*** Opening of Records provided ***

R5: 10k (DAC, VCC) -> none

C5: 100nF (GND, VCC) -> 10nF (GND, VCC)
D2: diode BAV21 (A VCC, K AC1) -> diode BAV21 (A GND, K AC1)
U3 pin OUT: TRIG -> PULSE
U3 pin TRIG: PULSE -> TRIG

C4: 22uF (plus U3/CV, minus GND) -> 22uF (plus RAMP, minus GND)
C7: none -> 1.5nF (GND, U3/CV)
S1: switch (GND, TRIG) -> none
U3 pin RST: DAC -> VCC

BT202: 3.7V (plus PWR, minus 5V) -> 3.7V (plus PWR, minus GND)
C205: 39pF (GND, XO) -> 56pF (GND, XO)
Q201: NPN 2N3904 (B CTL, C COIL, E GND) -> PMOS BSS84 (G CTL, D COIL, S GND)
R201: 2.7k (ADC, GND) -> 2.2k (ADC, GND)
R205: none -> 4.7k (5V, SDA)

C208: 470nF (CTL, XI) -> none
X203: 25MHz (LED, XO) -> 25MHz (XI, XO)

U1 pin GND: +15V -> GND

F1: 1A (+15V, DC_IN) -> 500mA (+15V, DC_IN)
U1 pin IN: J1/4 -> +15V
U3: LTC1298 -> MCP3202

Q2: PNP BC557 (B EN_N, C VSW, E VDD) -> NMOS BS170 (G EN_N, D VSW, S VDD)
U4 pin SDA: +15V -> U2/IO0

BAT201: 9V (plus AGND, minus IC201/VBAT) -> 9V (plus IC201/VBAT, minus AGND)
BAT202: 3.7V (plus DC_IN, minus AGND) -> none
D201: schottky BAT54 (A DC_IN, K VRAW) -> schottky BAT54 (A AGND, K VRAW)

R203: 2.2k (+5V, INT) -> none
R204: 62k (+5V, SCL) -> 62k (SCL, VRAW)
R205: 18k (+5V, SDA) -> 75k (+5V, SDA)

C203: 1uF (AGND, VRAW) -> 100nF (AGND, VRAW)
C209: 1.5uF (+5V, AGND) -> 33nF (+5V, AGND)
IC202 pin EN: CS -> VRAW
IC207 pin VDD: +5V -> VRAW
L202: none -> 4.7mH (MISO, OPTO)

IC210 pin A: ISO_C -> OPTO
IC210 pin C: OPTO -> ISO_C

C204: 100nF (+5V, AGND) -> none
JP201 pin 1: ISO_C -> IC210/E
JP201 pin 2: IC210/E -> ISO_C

*** Close of Records provided ***

What the task asks: Search each line of the data above for "PULSE", and copy the lines where it occurs.

Your response:
U3 pin OUT: TRIG -> PULSE
U3 pin TRIG: PULSE -> TRIG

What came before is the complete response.